Coordinate-based object records:

┏━━

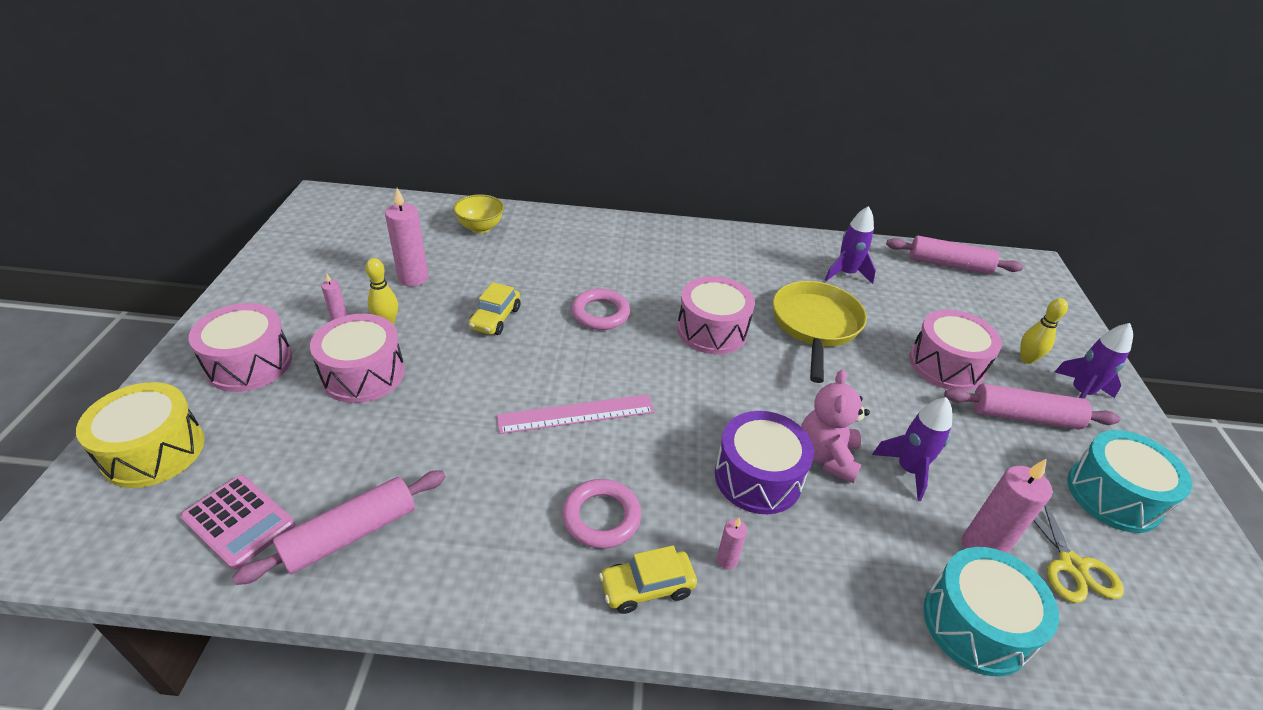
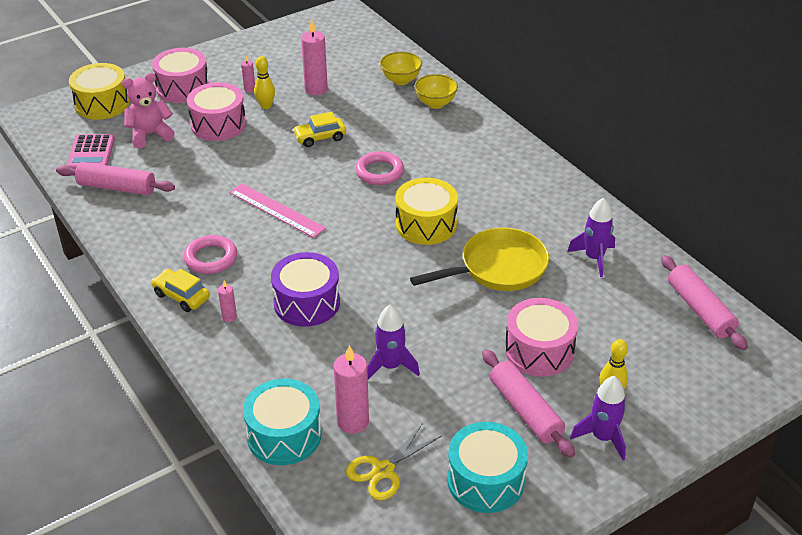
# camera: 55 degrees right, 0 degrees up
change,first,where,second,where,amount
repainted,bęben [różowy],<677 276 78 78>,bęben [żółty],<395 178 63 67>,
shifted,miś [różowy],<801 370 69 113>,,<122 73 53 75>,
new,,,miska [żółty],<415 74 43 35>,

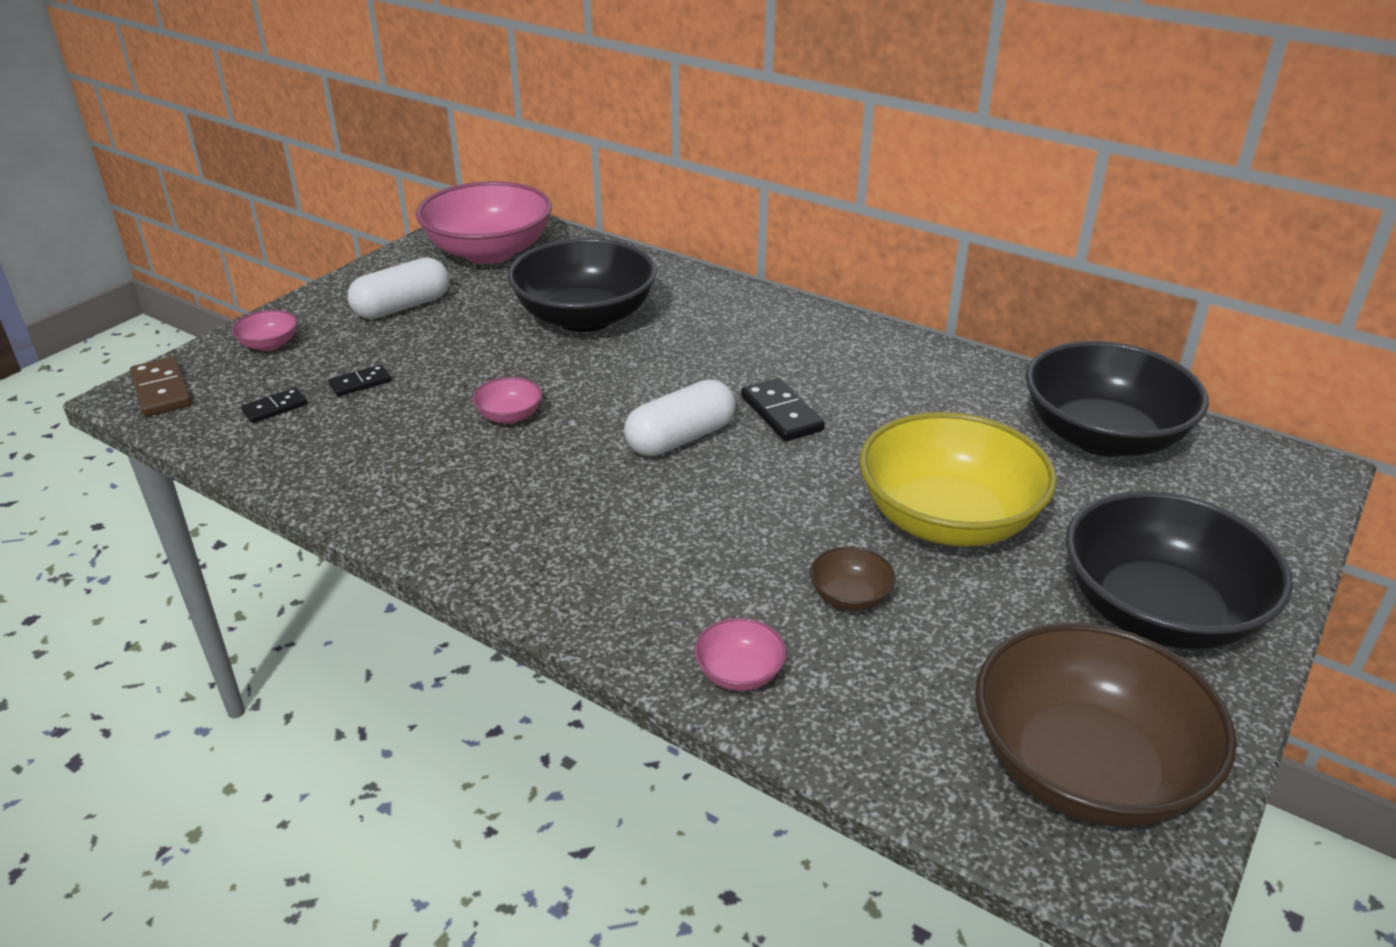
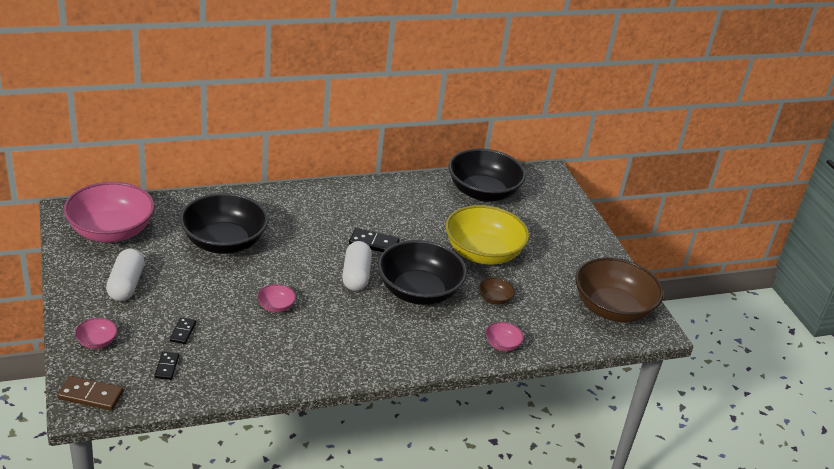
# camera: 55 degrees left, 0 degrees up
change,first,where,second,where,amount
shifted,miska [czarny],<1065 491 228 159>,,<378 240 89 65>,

┗━━

The word "różowy" may appear in several lines of the data; copy every line where it does.

Written reply:
repainted,bęben [różowy],<677 276 78 78>,bęben [żółty],<395 178 63 67>,
shifted,miś [różowy],<801 370 69 113>,,<122 73 53 75>,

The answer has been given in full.